**Your task**
The word "drum" may appear in lines of the data; say how many such lines there are, with nothing beyond the number.

**Raw data**

▼

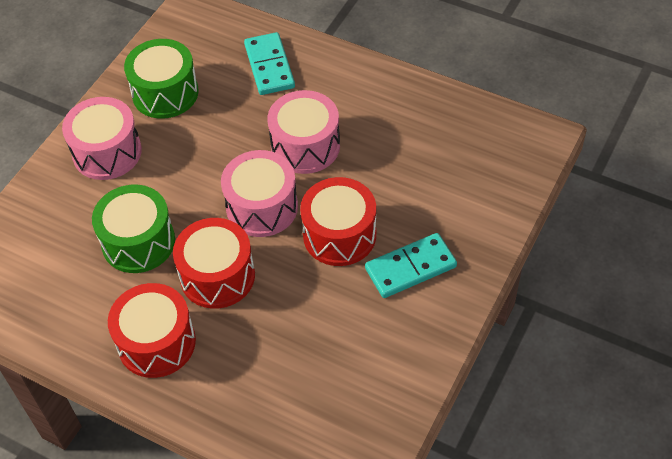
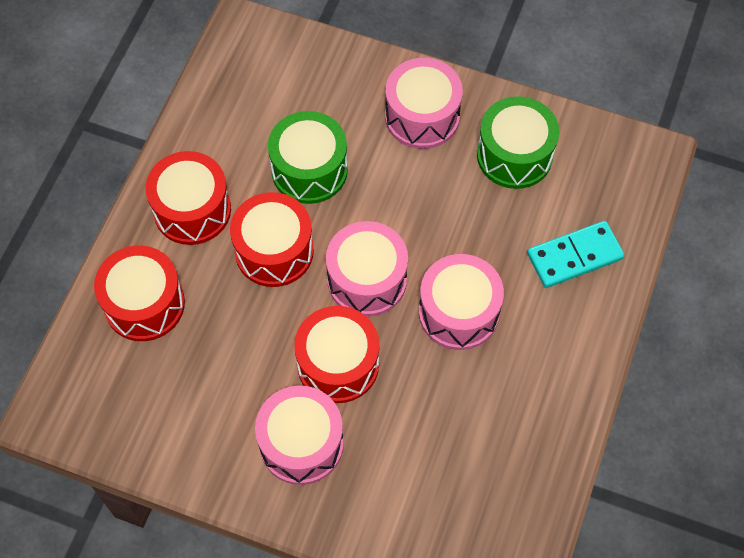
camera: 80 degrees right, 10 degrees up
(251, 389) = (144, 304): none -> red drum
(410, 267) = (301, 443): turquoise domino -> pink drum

▲

**Completed task**
2